→ MATERIAL TO PROCESS:

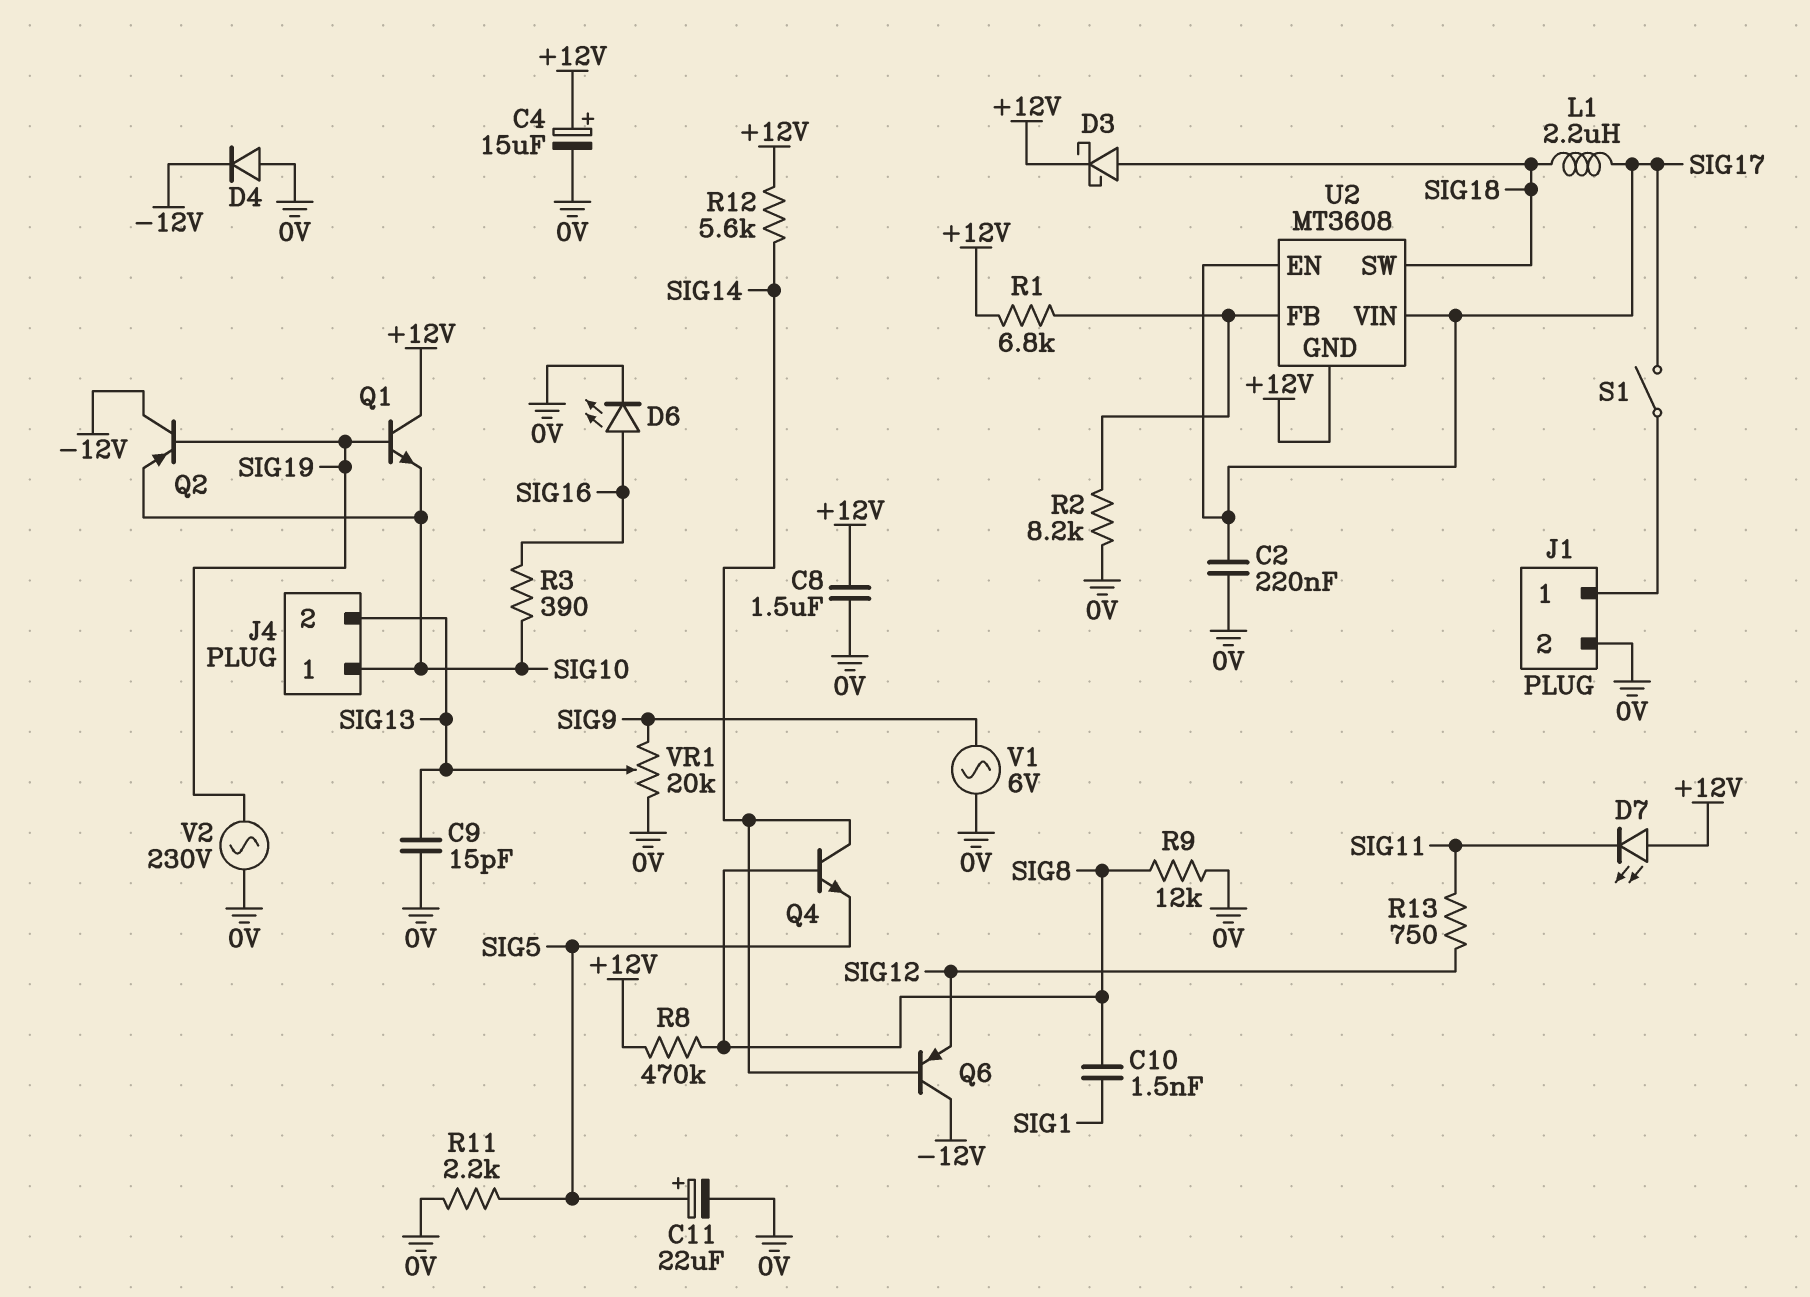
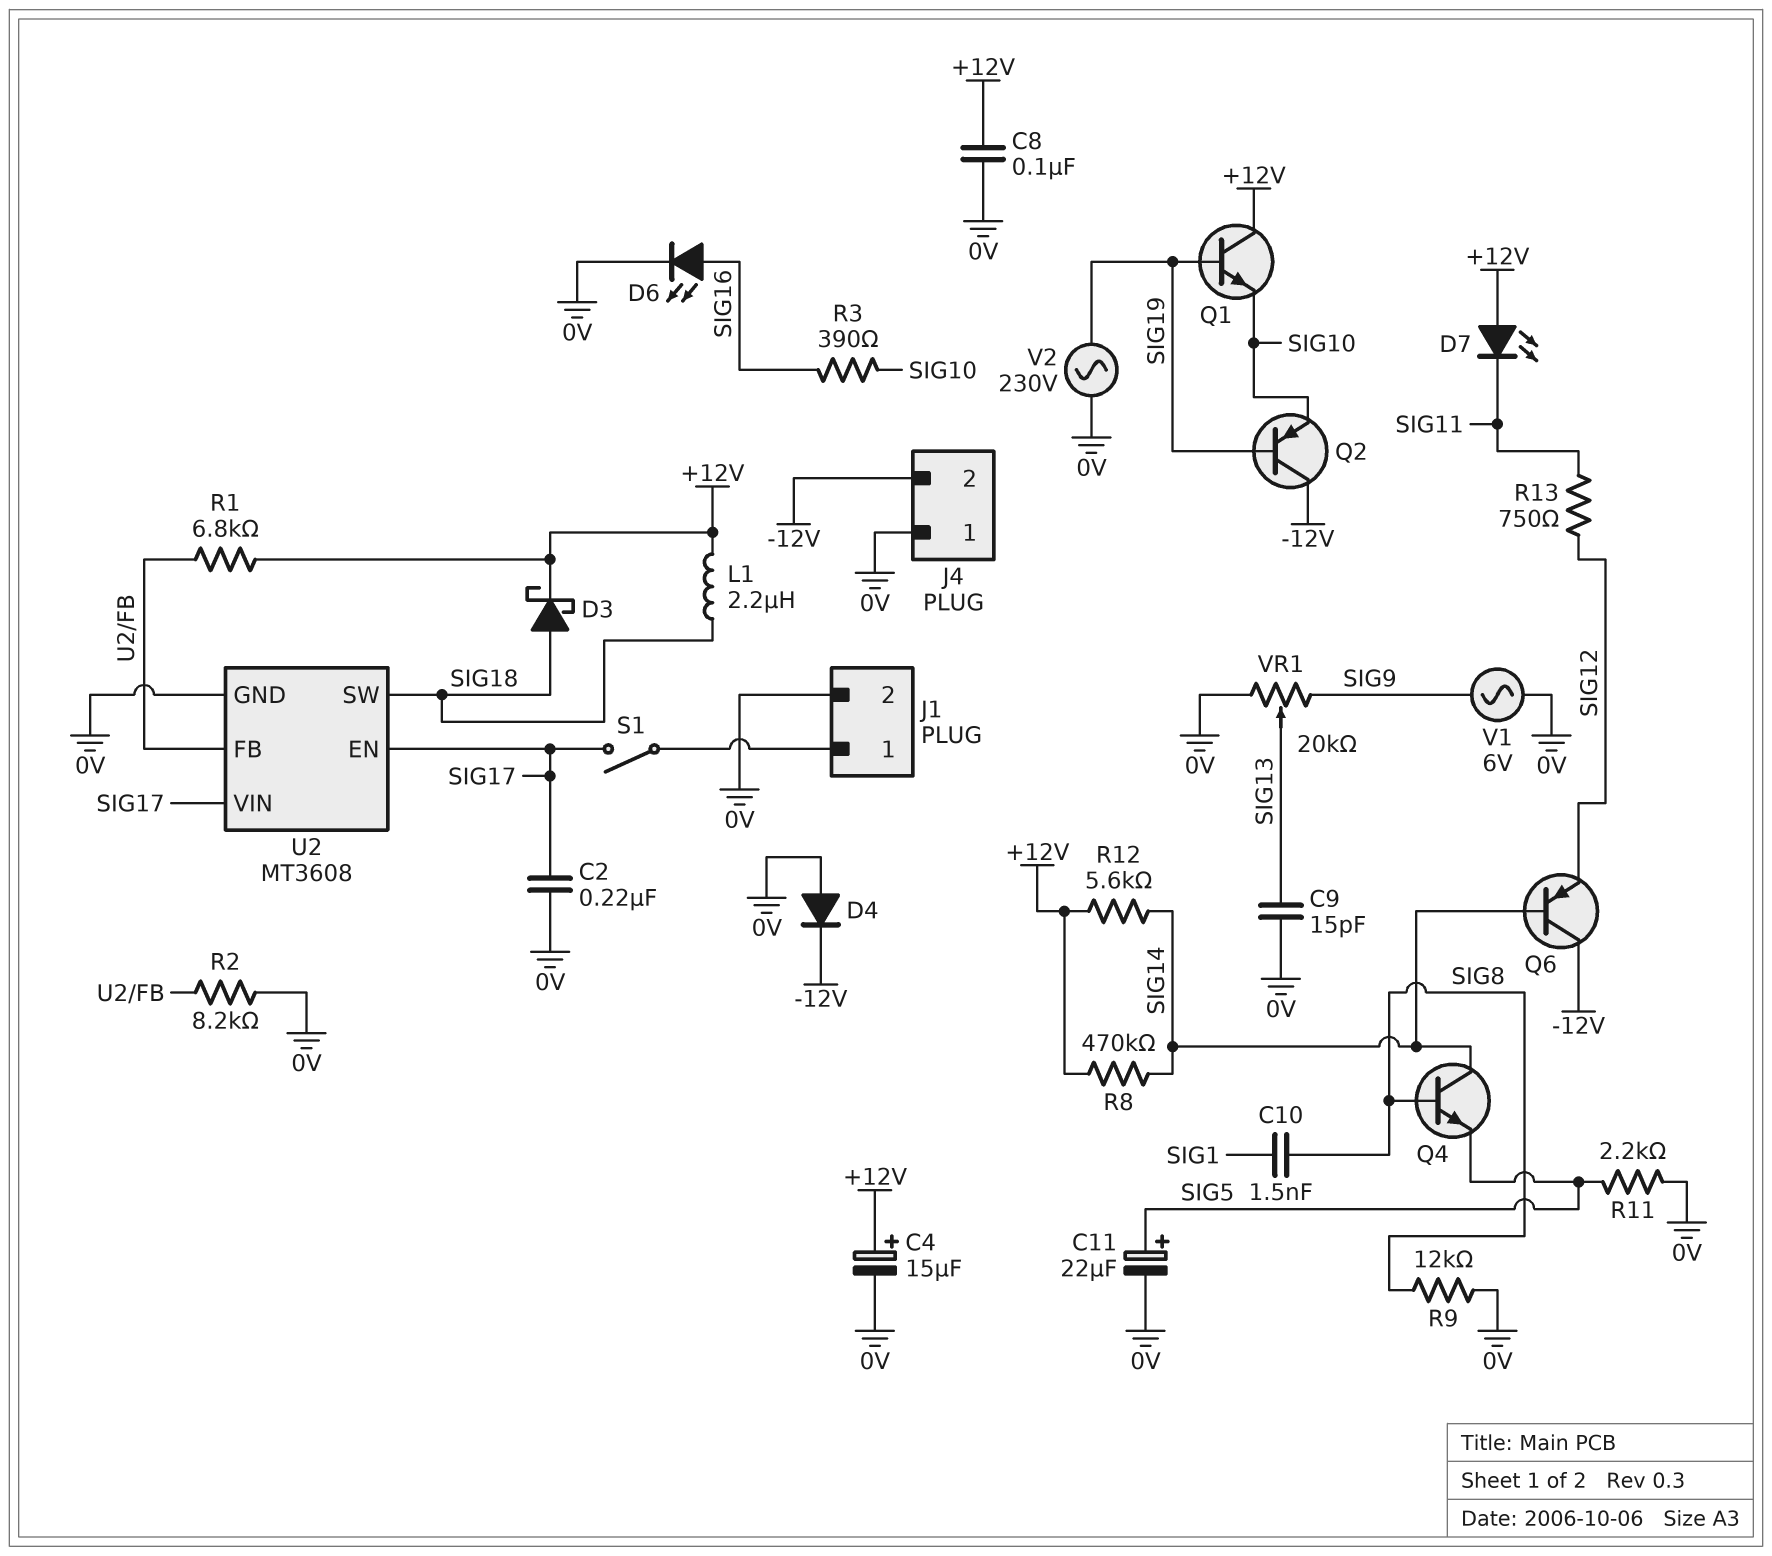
C8: 1.5uF (+12V, 0V) -> 100nF (+12V, 0V)
J4 pin 1: SIG10 -> 0V
J4 pin 2: SIG13 -> -12V
L1: 2.2uH (SIG17, SIG18) -> 2.2uH (+12V, SIG18)
R8: 470k (+12V, SIG8) -> 470k (+12V, SIG14)
U2 pin GND: +12V -> 0V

→ TO DO:
Please restate the data word for word, leaving out any picture it holds.

→ OUTPUT FOR THIS TASK:
C8: 1.5uF (+12V, 0V) -> 100nF (+12V, 0V)
J4 pin 1: SIG10 -> 0V
J4 pin 2: SIG13 -> -12V
L1: 2.2uH (SIG17, SIG18) -> 2.2uH (+12V, SIG18)
R8: 470k (+12V, SIG8) -> 470k (+12V, SIG14)
U2 pin GND: +12V -> 0V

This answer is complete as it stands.